Only the lines below from the one that holds "[(430,99),(426,83),(412,88),(417,103),(430,99)]" through the one that holds "[(380,162),(399,147),(392,137),(373,151),(380,162)]" should appear in the answer, copied exactly, end lines included and pictures omitted.

Data for this exercise START

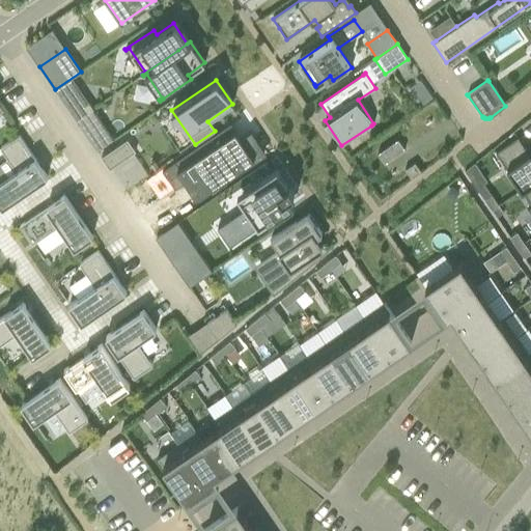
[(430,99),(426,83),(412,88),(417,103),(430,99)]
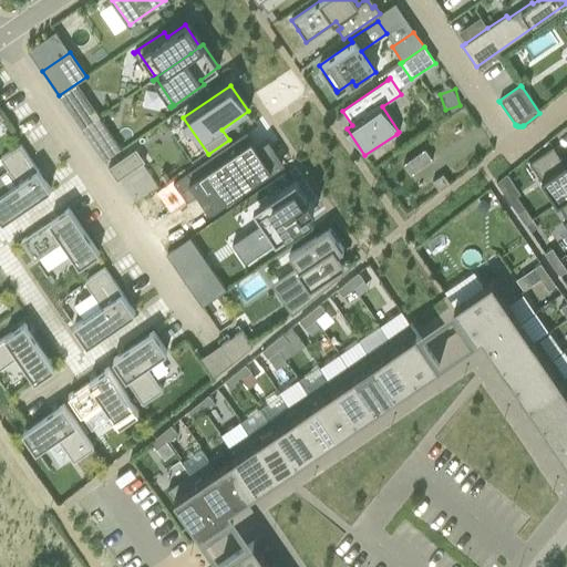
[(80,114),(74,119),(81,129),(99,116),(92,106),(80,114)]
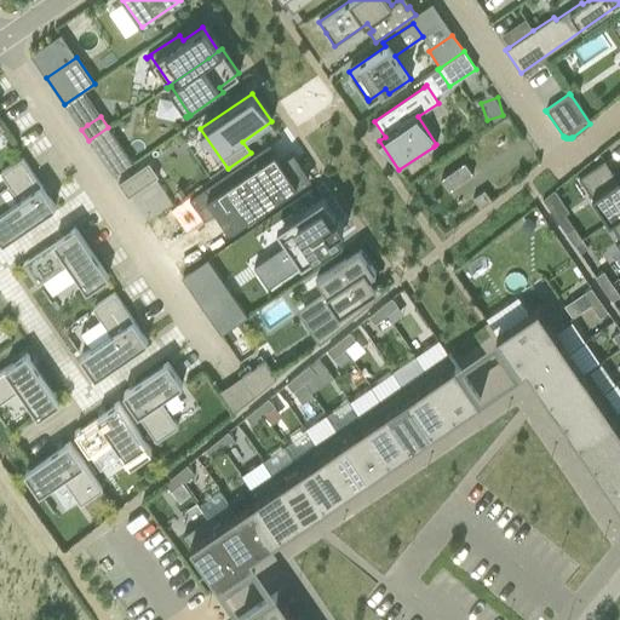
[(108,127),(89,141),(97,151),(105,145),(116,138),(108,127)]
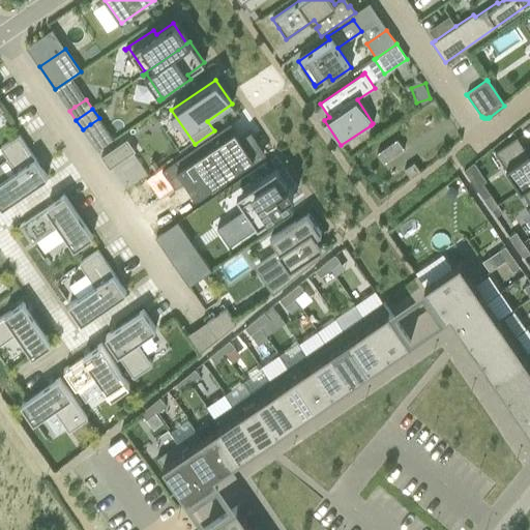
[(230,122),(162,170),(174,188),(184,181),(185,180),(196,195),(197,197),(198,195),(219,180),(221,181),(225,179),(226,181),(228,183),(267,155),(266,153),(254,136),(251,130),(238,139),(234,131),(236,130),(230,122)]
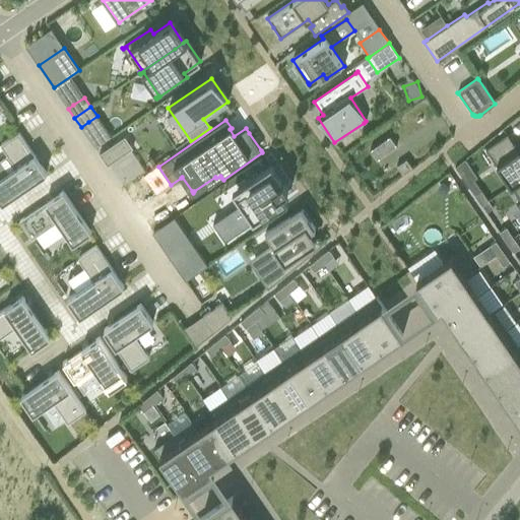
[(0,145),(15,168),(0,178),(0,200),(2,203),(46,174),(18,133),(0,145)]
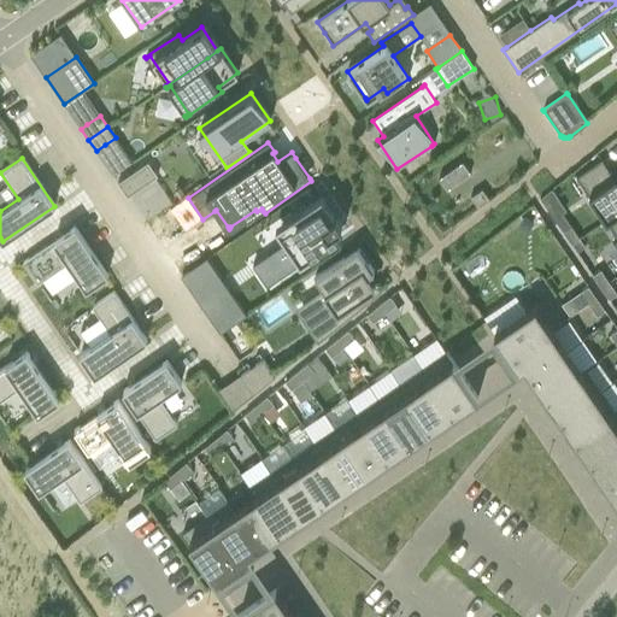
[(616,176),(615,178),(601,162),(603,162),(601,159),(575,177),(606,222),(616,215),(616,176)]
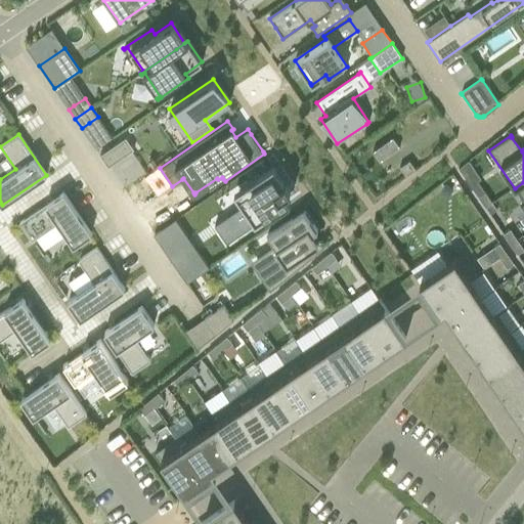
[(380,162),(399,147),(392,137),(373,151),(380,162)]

Data for this exercise END
Data for this exercise START

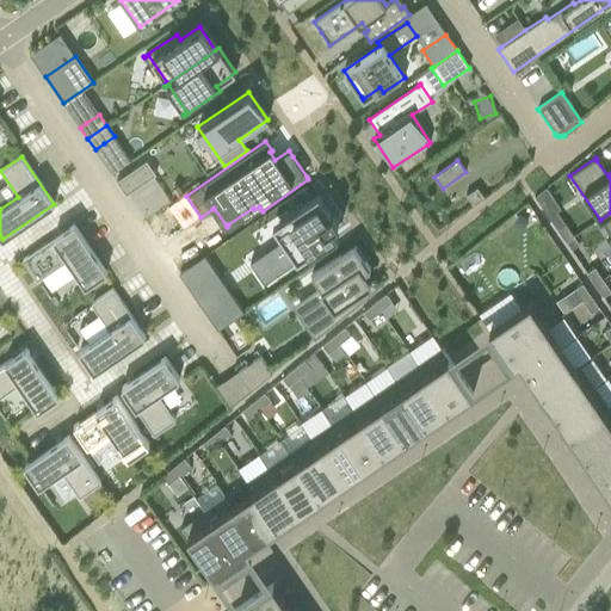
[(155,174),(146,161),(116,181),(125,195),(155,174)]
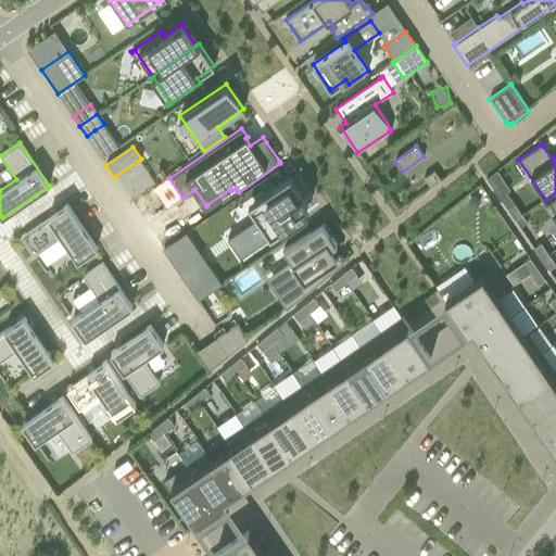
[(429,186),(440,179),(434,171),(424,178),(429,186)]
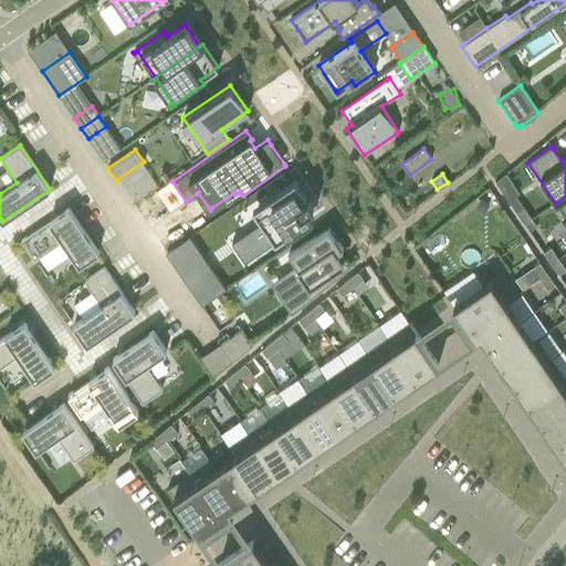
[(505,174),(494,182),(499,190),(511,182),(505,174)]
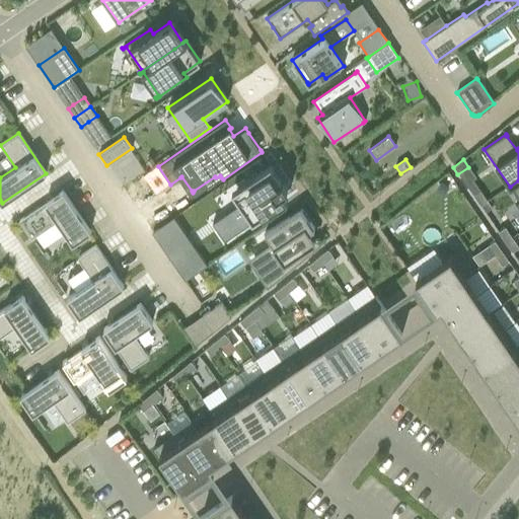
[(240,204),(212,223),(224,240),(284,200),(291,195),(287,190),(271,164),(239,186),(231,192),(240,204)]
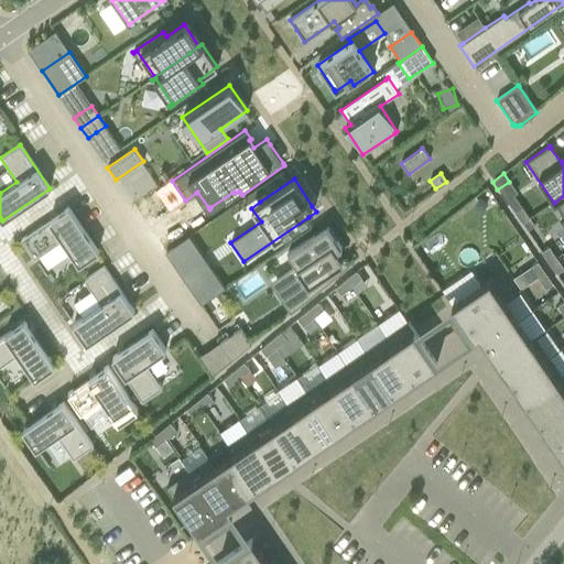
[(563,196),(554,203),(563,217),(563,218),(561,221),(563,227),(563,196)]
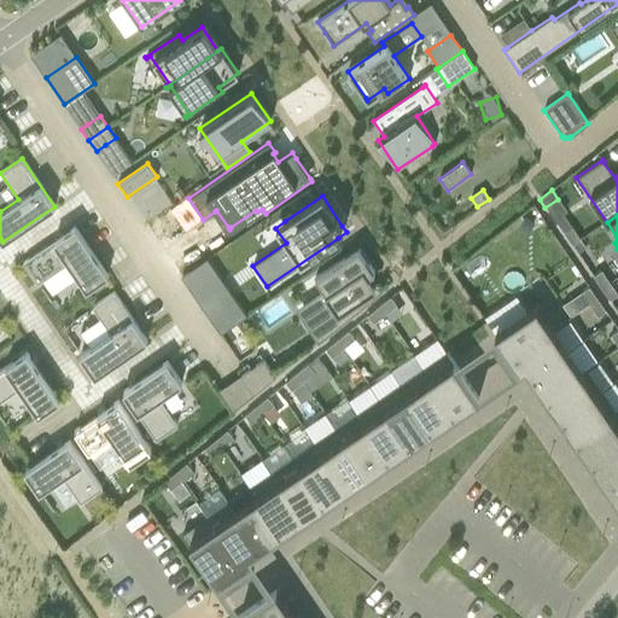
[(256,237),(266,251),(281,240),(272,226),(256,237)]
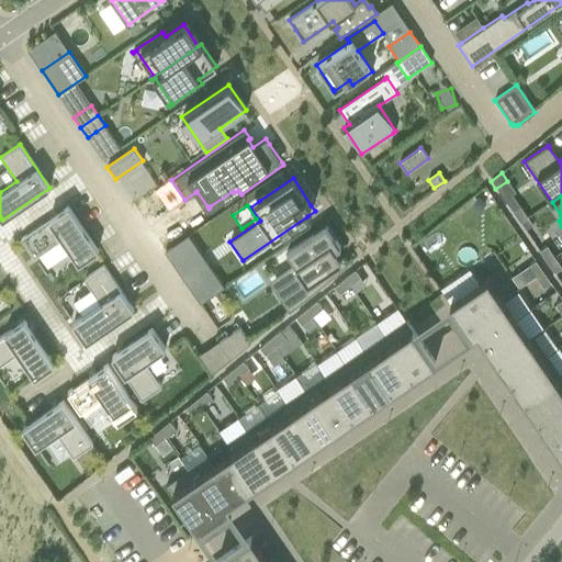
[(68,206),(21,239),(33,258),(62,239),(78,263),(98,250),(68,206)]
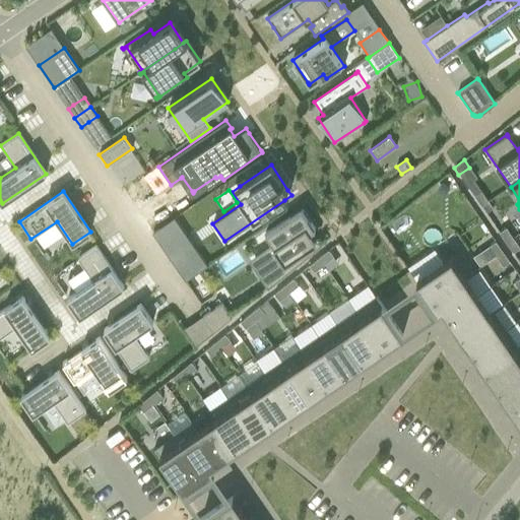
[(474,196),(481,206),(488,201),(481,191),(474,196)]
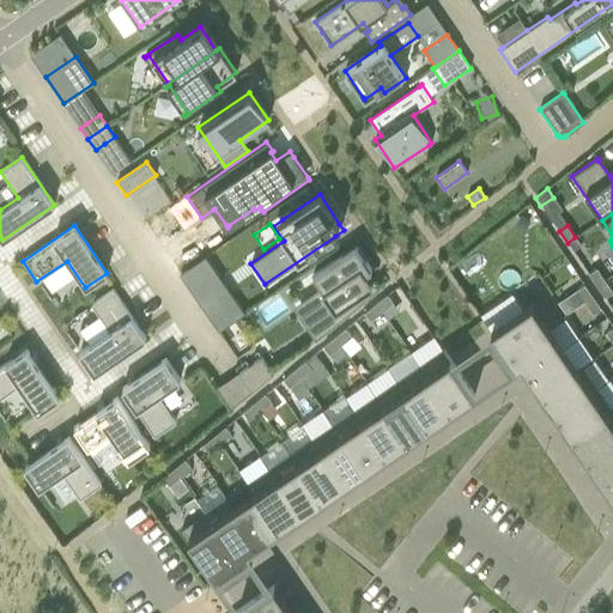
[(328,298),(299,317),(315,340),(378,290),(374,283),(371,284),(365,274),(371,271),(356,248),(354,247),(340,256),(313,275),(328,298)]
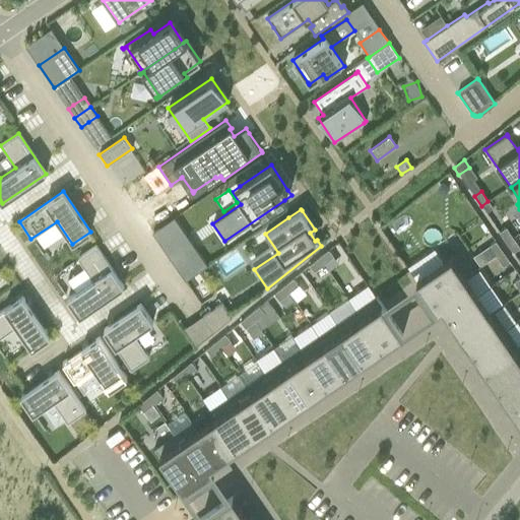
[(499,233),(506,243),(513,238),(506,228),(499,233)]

Data for this exercise END

▶ [Problem solution]
[(430,99),(426,83),(412,88),(417,103),(430,99)]
[(80,114),(74,119),(81,129),(99,116),(92,106),(80,114)]
[(108,127),(89,141),(97,151),(105,145),(116,138),(108,127)]
[(230,122),(162,170),(174,188),(184,181),(185,180),(196,195),(197,197),(198,195),(219,180),(221,181),(225,179),(226,181),(228,183),(267,155),(266,153),(254,136),(251,130),(238,139),(234,131),(236,130),(230,122)]
[(0,145),(15,168),(0,178),(0,200),(2,203),(46,174),(18,133),(0,145)]
[(616,176),(615,178),(601,162),(603,162),(601,159),(575,177),(606,222),(616,215),(616,176)]
[(380,162),(399,147),(392,137),(373,151),(380,162)]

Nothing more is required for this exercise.